(Beginning of SOURCE DATA)

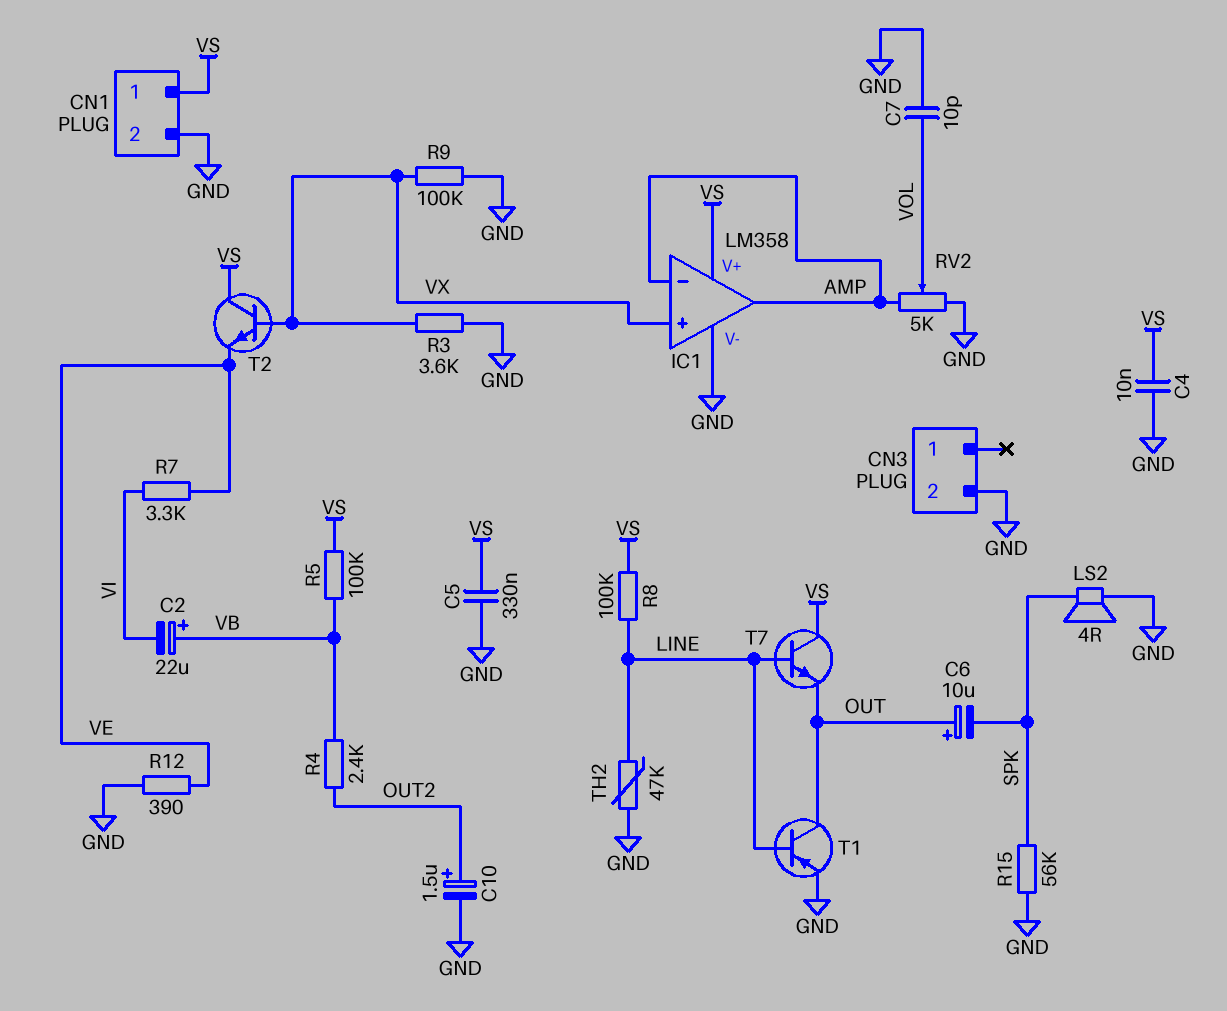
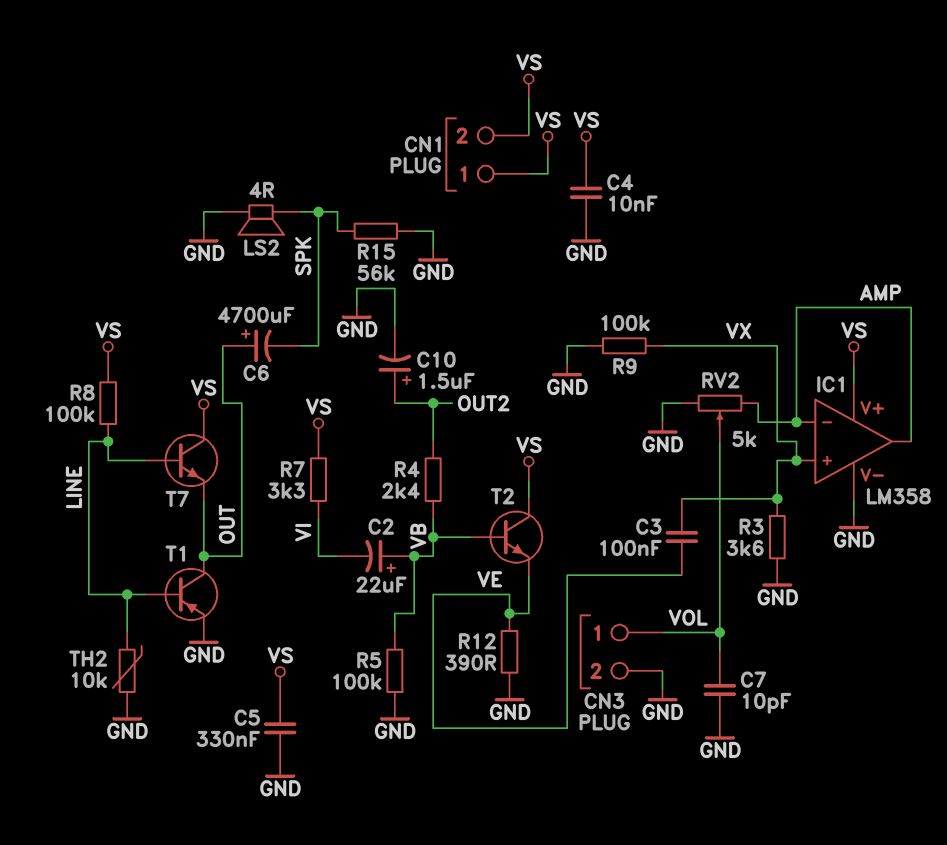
C3: none -> 100nF (VE, VX)
C6: 10uF (plus OUT, minus SPK) -> 4700uF (plus OUT, minus SPK)
CN1 pin 2: GND -> VS
CN3 pin 1: none -> VOL
R5: 100k (VB, VS) -> 100k (GND, VB)
R7: 3.3k (VE, VI) -> 3.3k (VI, VS)
T2: NPN (B VX, C VS, E VE) -> NPN (B VB, C VS, E VE)
TH2: 47k (GND, LINE) -> 10k (GND, LINE)

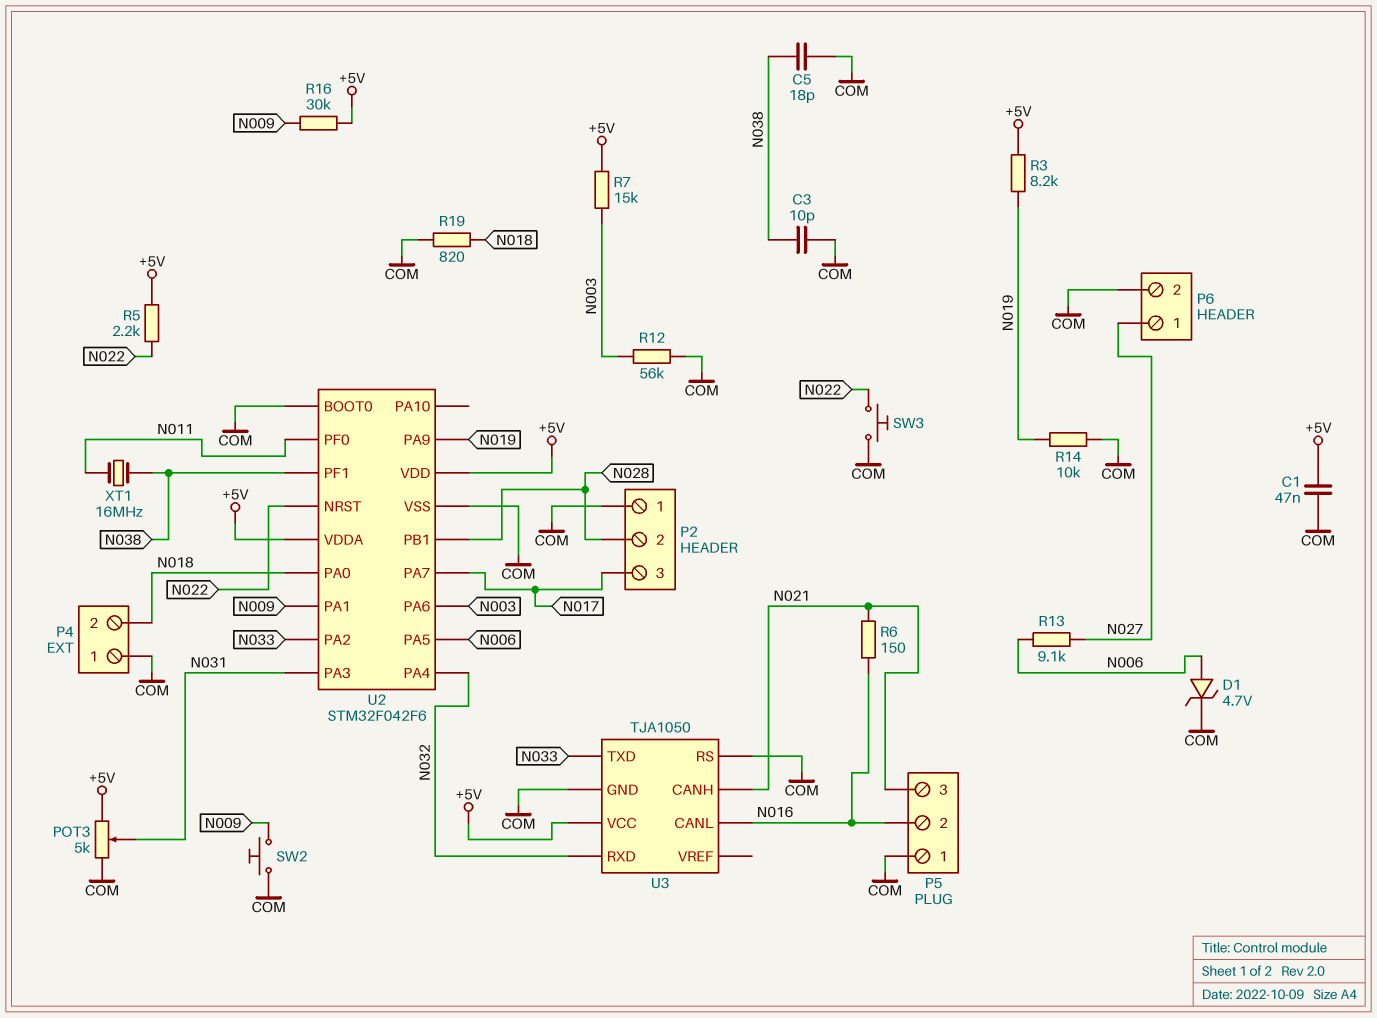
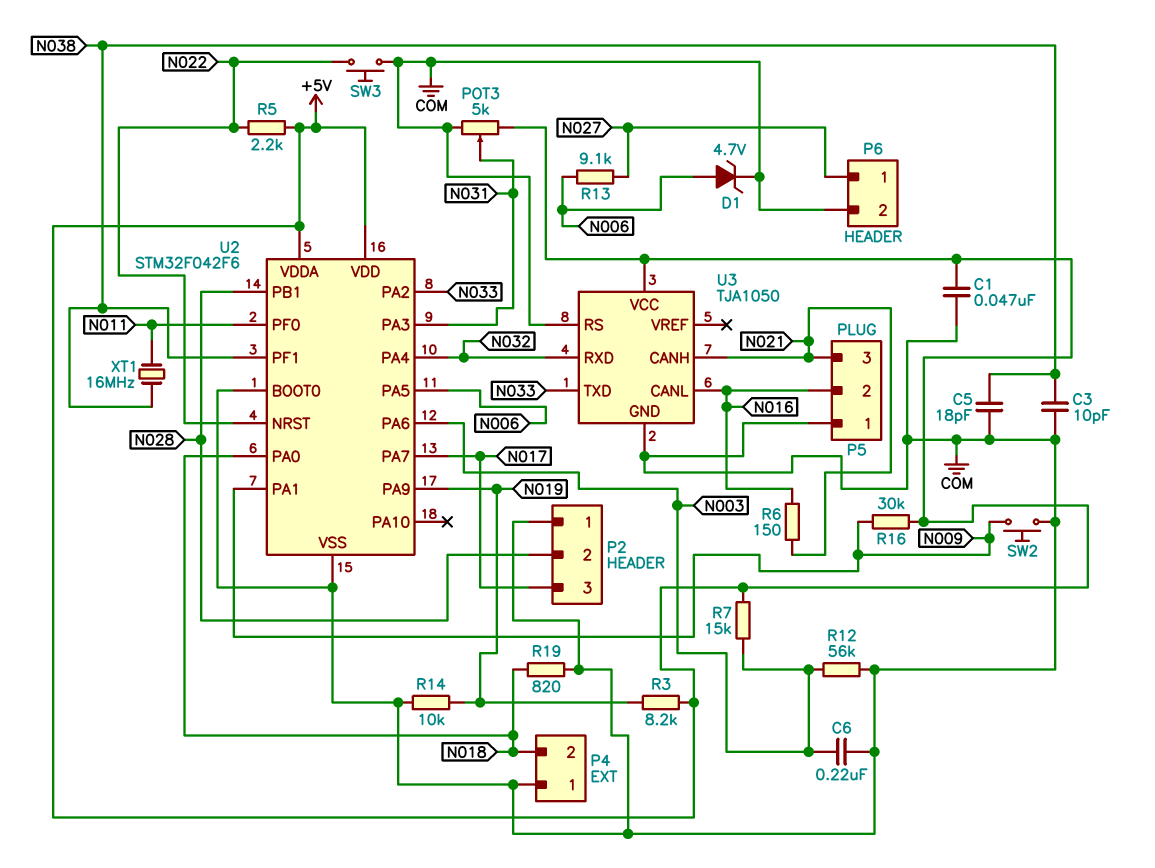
C6: none -> 220nF (COM, N003)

(End of SOURCE DATA)

# [PROBLEM]
Give back all the records as they stand, but with no pictures in the copy.

# [REPLY TO THE TASK]
C3: none -> 100nF (VE, VX)
C6: 10uF (plus OUT, minus SPK) -> 4700uF (plus OUT, minus SPK)
CN1 pin 2: GND -> VS
CN3 pin 1: none -> VOL
R5: 100k (VB, VS) -> 100k (GND, VB)
R7: 3.3k (VE, VI) -> 3.3k (VI, VS)
T2: NPN (B VX, C VS, E VE) -> NPN (B VB, C VS, E VE)
TH2: 47k (GND, LINE) -> 10k (GND, LINE)

C6: none -> 220nF (COM, N003)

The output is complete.